**WHAT TO PRODUCE**
Nothing but the lines from the one with "AUDIO2 pin BUSY: A5 -> 9" through the final line of the entries below should be written out, each exactly as given.

**EXCERPTED DATA**

____

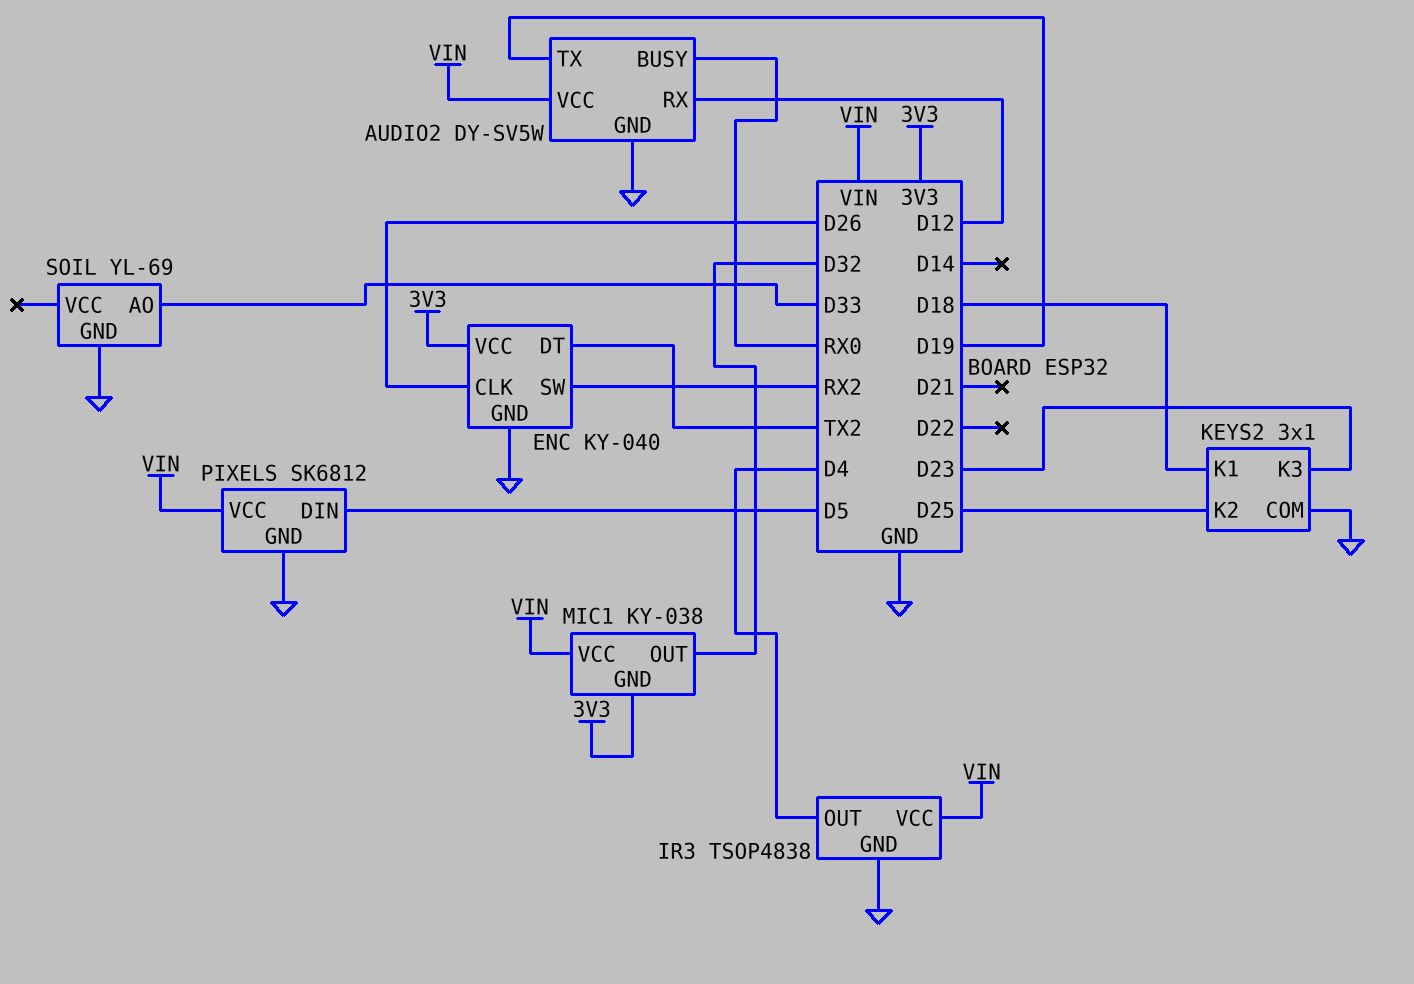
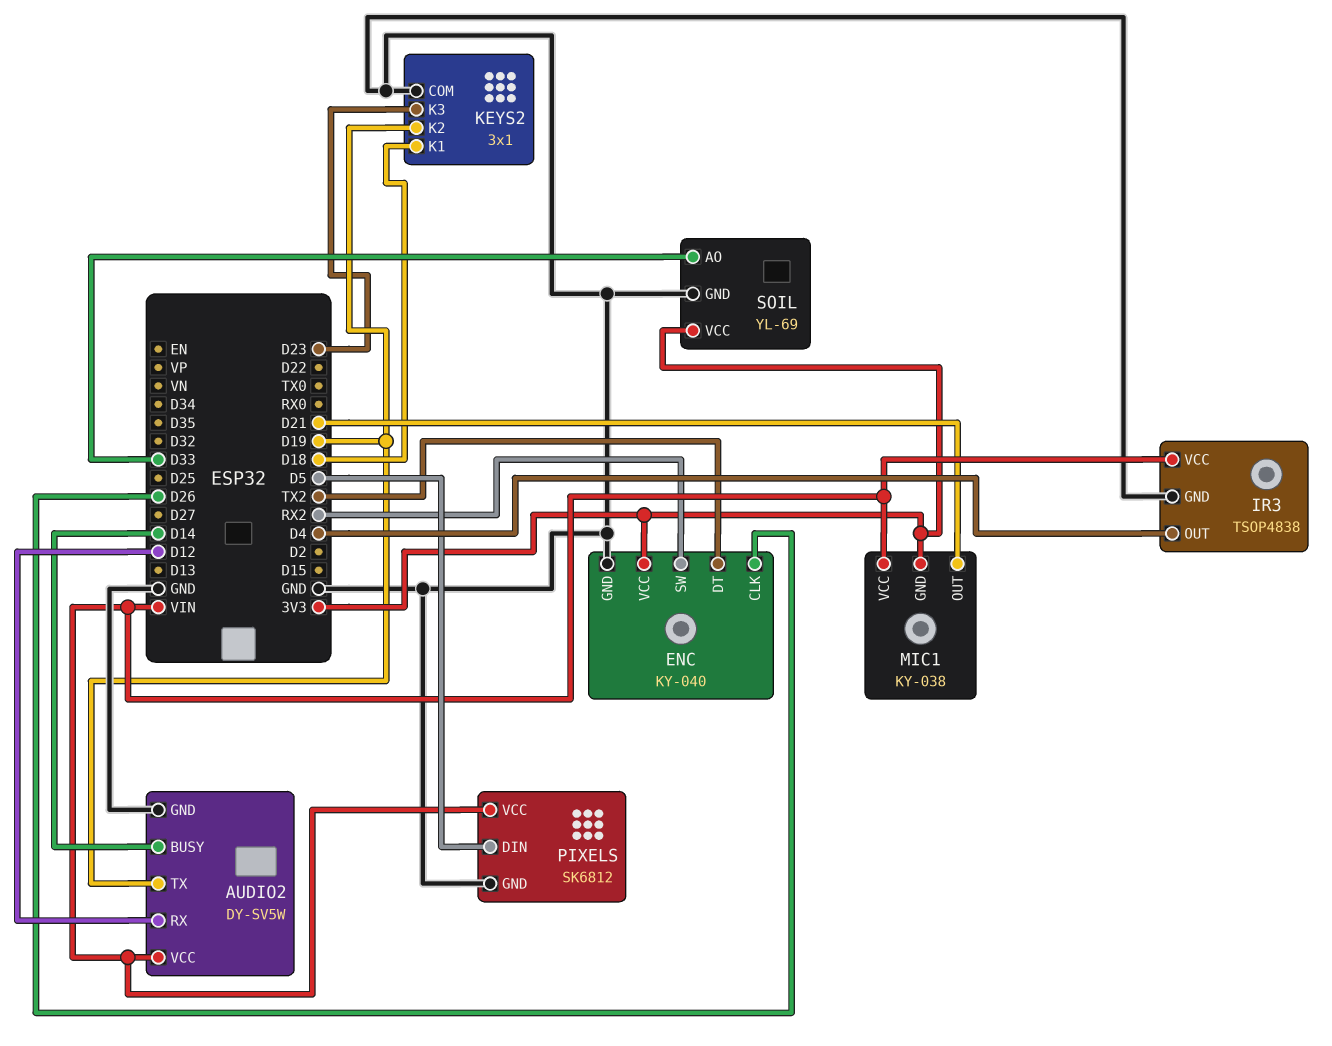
AUDIO2 pin BUSY: RX0 -> D14
KEYS2 pin K2: D25 -> D19
MIC1 pin OUT: D32 -> D21
SOIL pin VCC: none -> 3V3

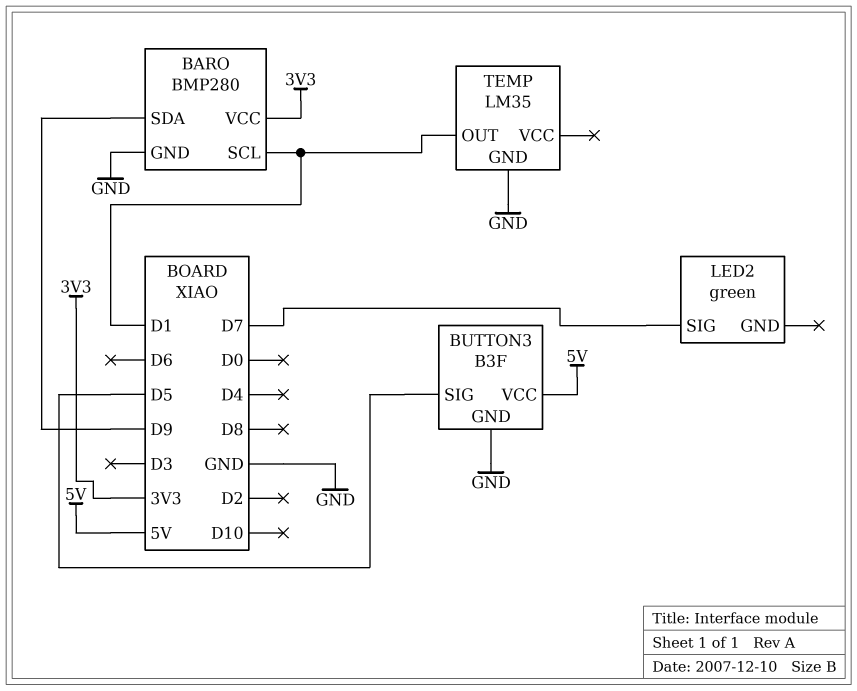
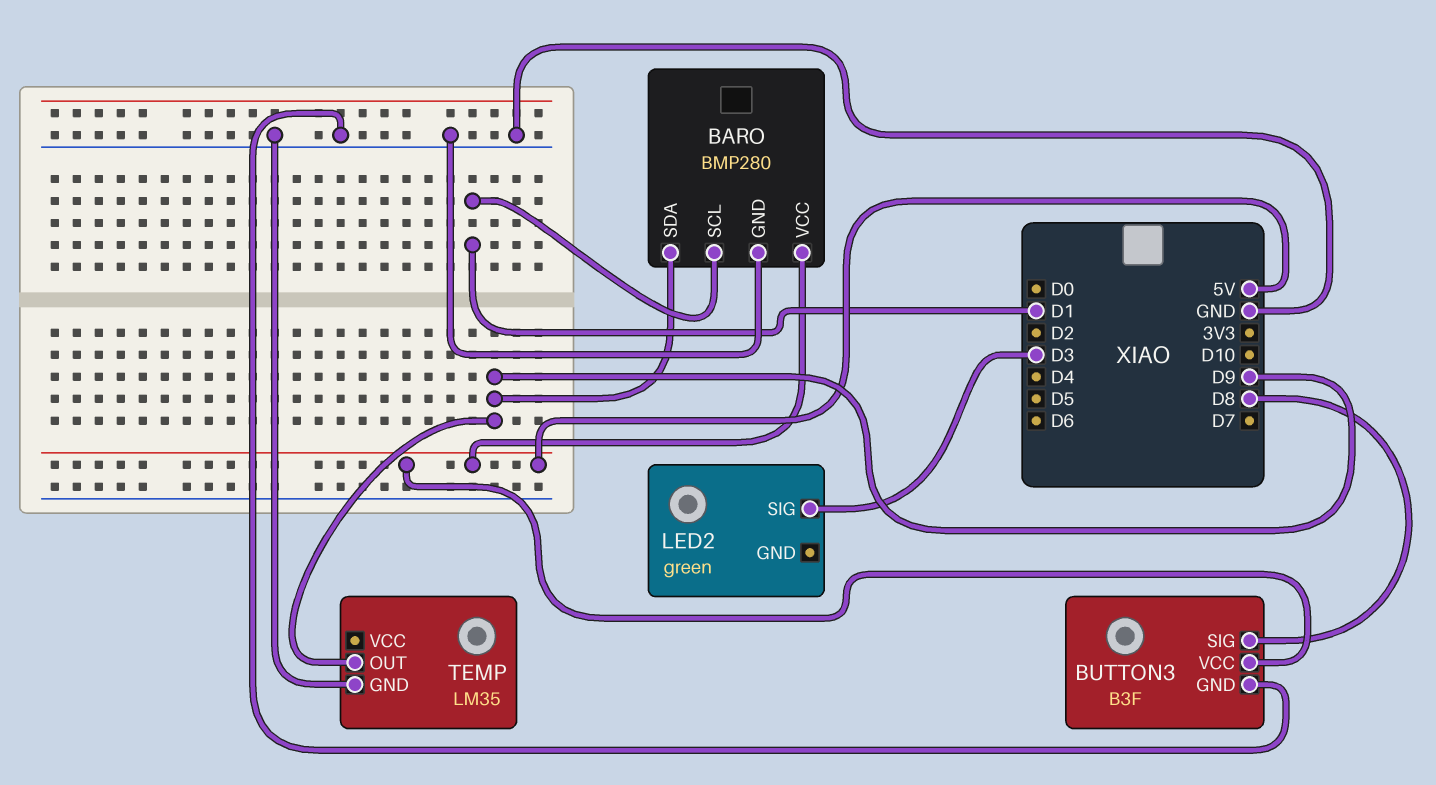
BARO pin VCC: 3V3 -> 5V
BUTTON3 pin SIG: D5 -> D8
LED2 pin SIG: D7 -> D3
TEMP pin OUT: D1 -> D9

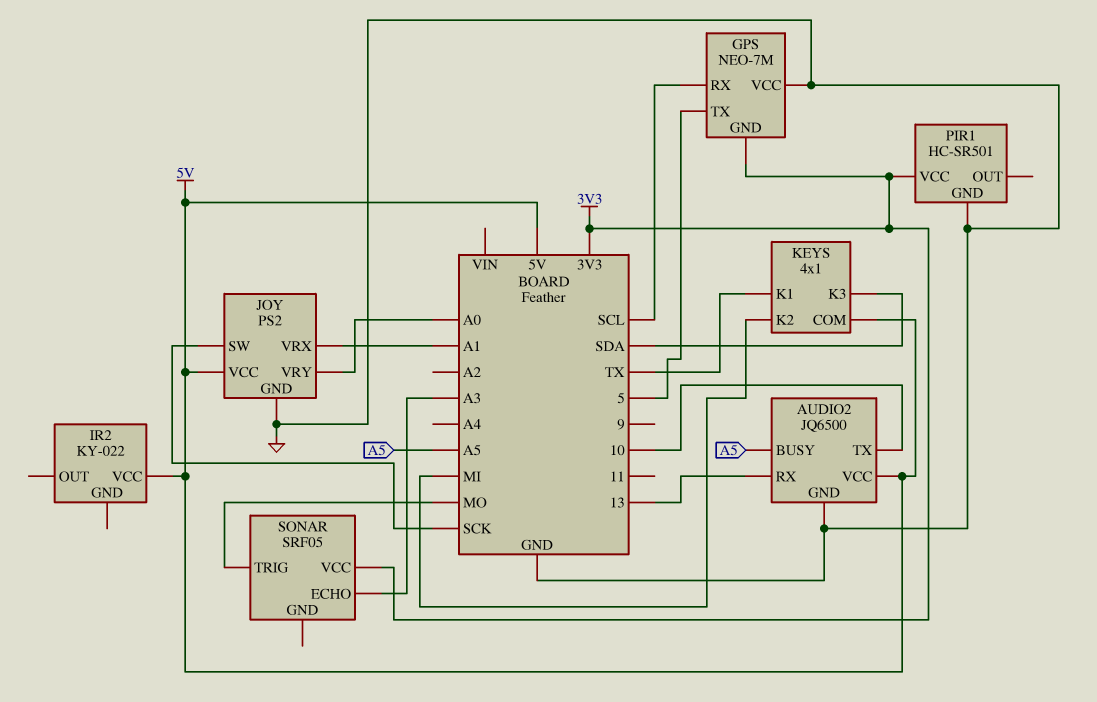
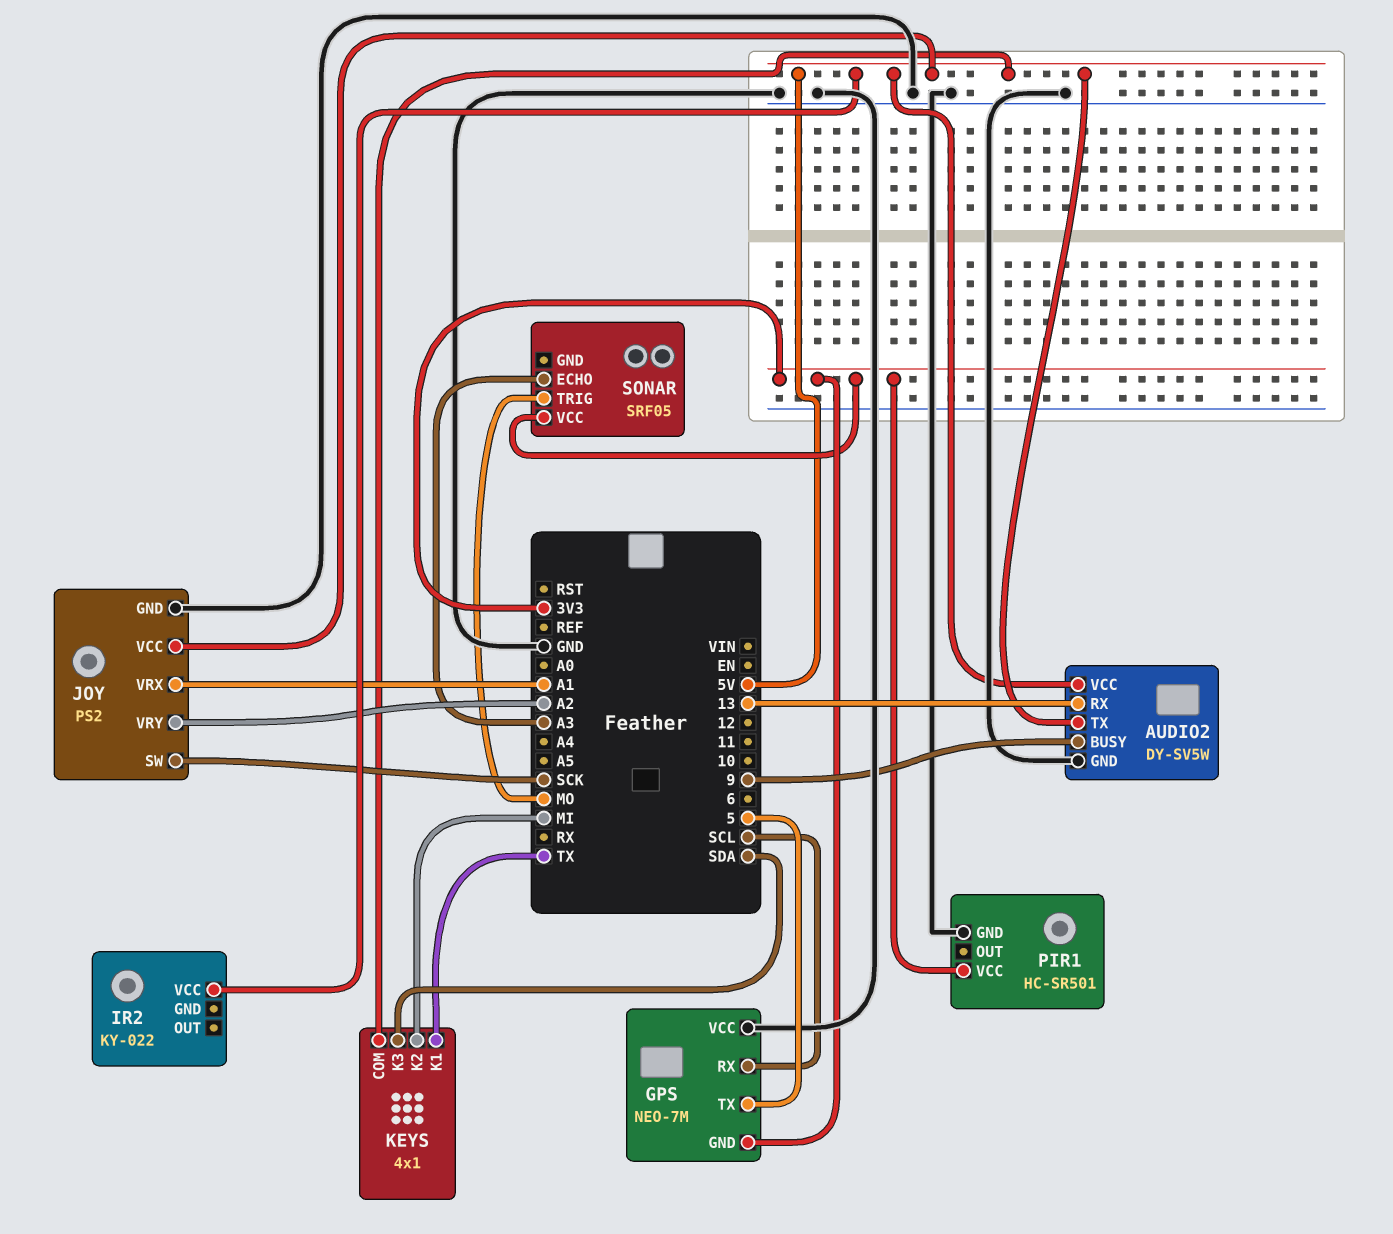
AUDIO2: JQ6500 -> DY-SV5W
AUDIO2 pin BUSY: A5 -> 9
AUDIO2 pin TX: 10 -> 5V
JOY pin VRY: A0 -> A2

____

**ANSWER TO THIS EXERCISE**
AUDIO2 pin BUSY: A5 -> 9
AUDIO2 pin TX: 10 -> 5V
JOY pin VRY: A0 -> A2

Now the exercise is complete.